#### ASSIGNMENT
Going through the data below, copy out each line where the word "tile" shows up.

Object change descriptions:

----

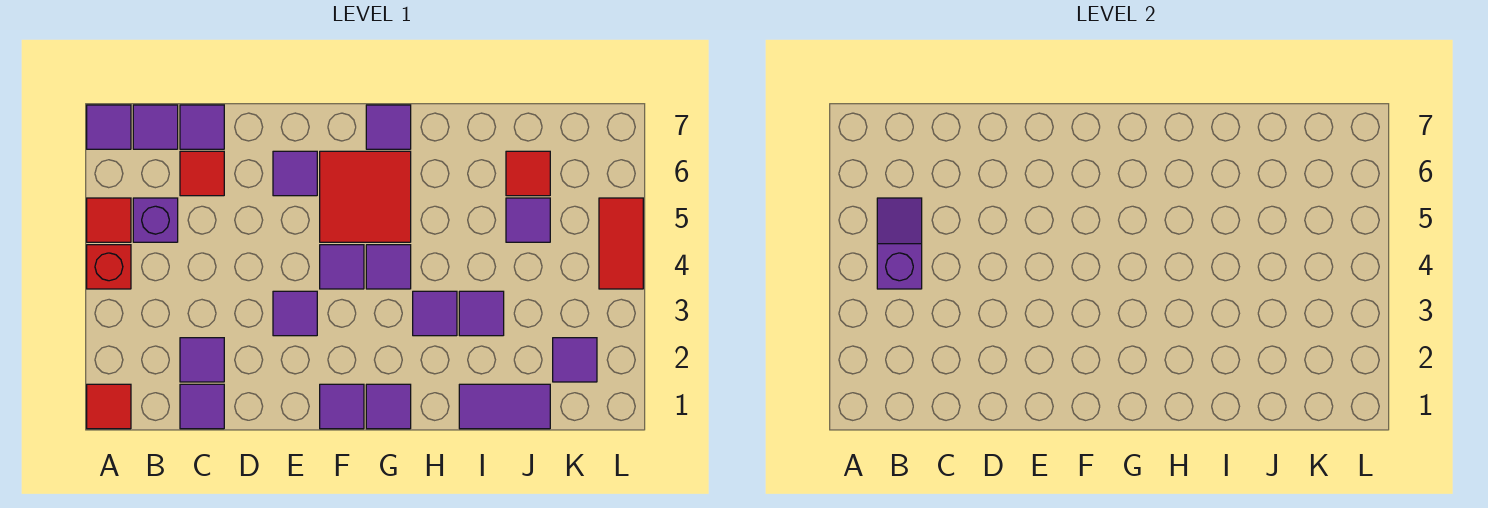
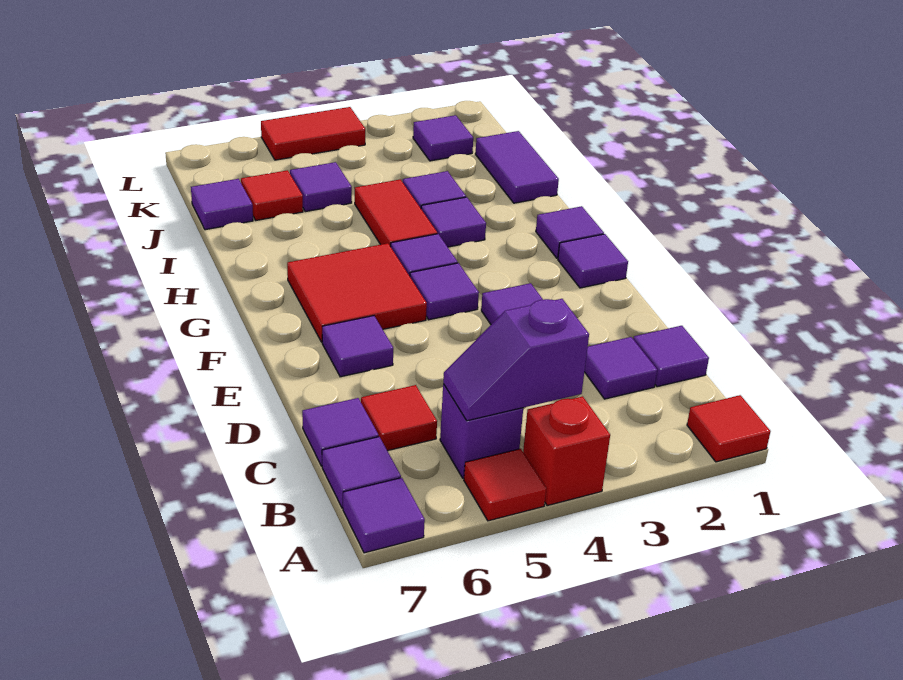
purple tile G7 level 1 -> purple tile J7 level 1
none -> red tile H4:I4 level 1

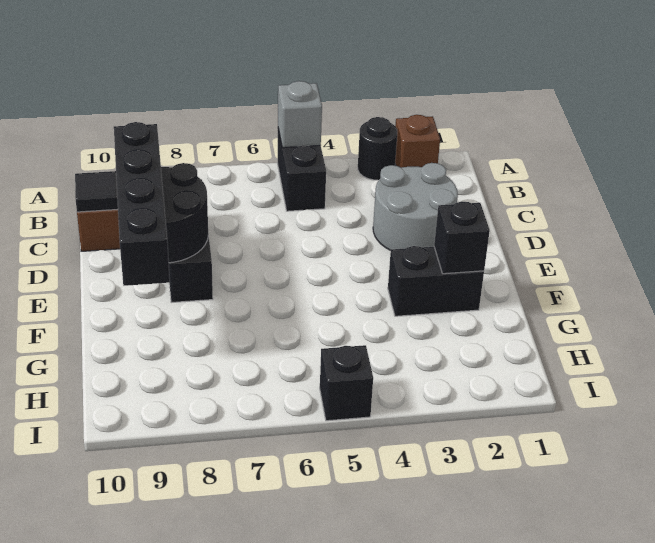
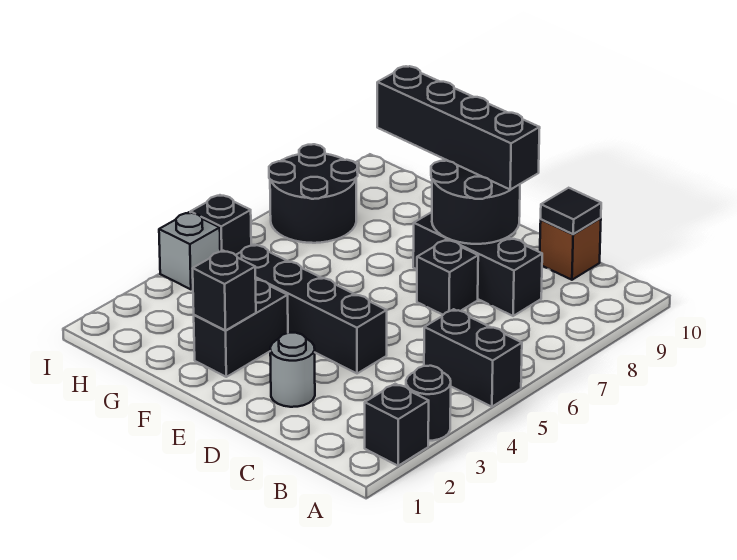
brown brick A2 level 1 -> black brick A2 level 1
grey brick A5 level 2 -> grey brick I4 level 1
grey round brick C2:D3 level 1 -> grey round brick D2 level 1
none -> black brick D4:G4 level 1
none -> black brick D7 level 1
none -> black round brick H7:I8 level 1

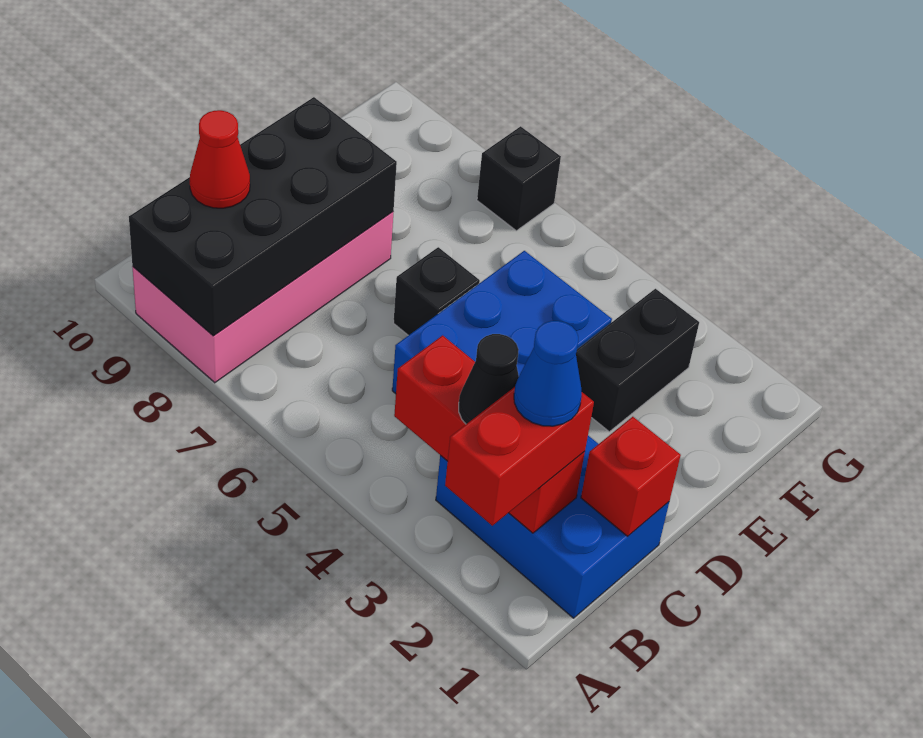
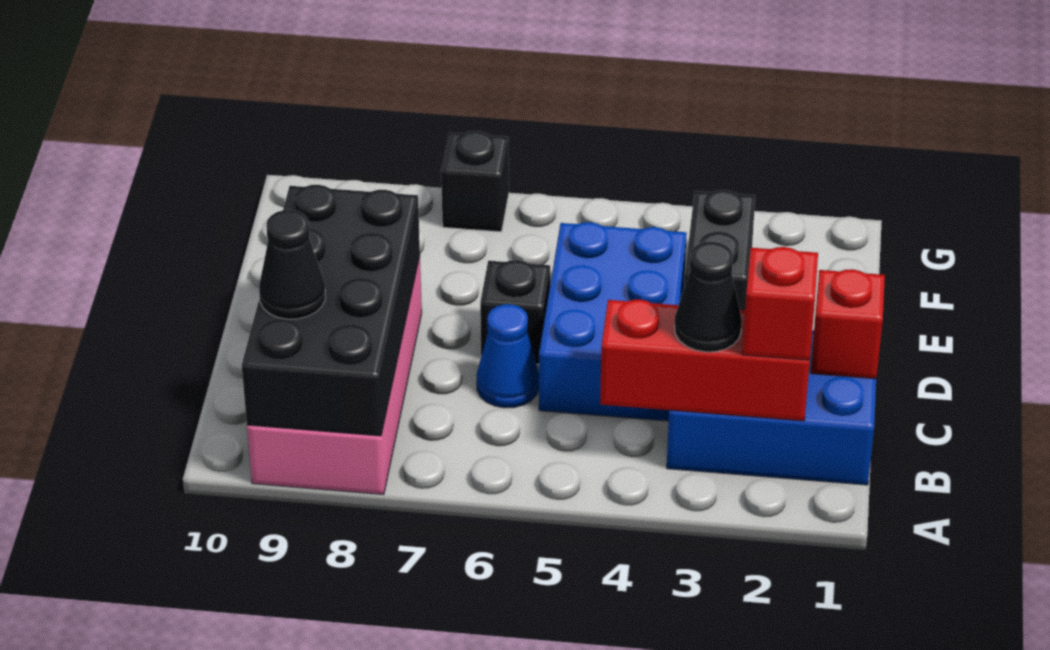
red brick A2:B2 level 3 -> red brick B2 level 3
blue cone B2 level 4 -> blue cone C6 level 1
red cone B9 level 3 -> black cone B9 level 3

----

#### TASK OUTPUT
purple tile G7 level 1 -> purple tile J7 level 1
none -> red tile H4:I4 level 1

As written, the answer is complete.